| TASK DETAILS |
Set down exactly the lines below, from the one containing "none -> grey 1x2 brick [395,130,499,214]" through the final line, and include no others.

| DATA TO EXAMINE |
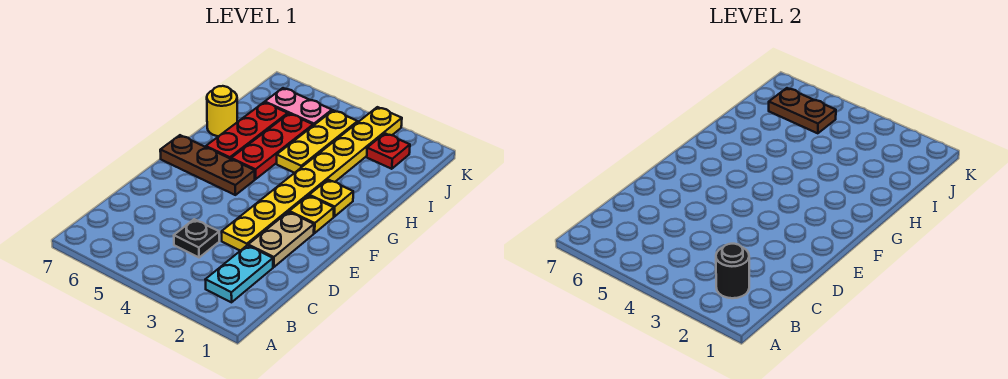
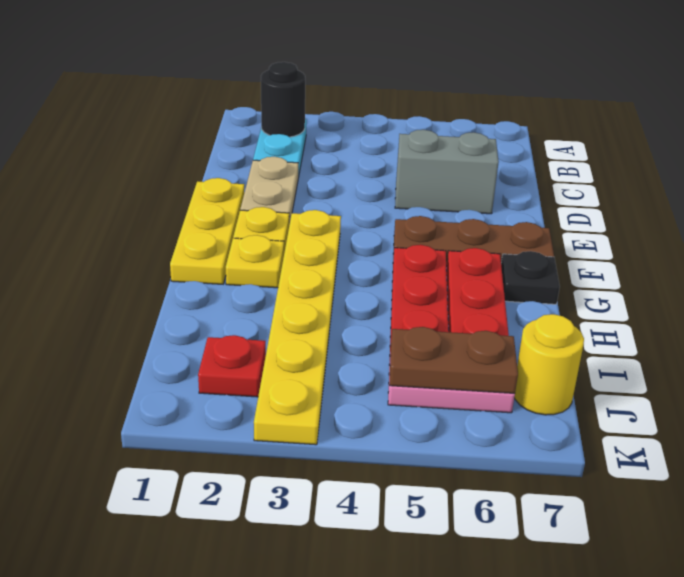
black 1x1 plate [174,219,219,258] -> black 1x1 plate moved to [501,251,560,304]
yellow 1x8 plate [221,107,402,251] -> yellow 1x6 plate [254,210,341,445]
none -> grey 1x2 brick [395,130,499,214]
yellow 1x3 plate [277,110,358,173] -> yellow 1x3 plate moved to [170,178,244,284]
yellow 1x1 round brick [207,86,237,136] -> yellow 1x1 round brick moved to [514,314,584,415]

| RESPONSE TO THIS TASK |
none -> grey 1x2 brick [395,130,499,214]
yellow 1x3 plate [277,110,358,173] -> yellow 1x3 plate moved to [170,178,244,284]
yellow 1x1 round brick [207,86,237,136] -> yellow 1x1 round brick moved to [514,314,584,415]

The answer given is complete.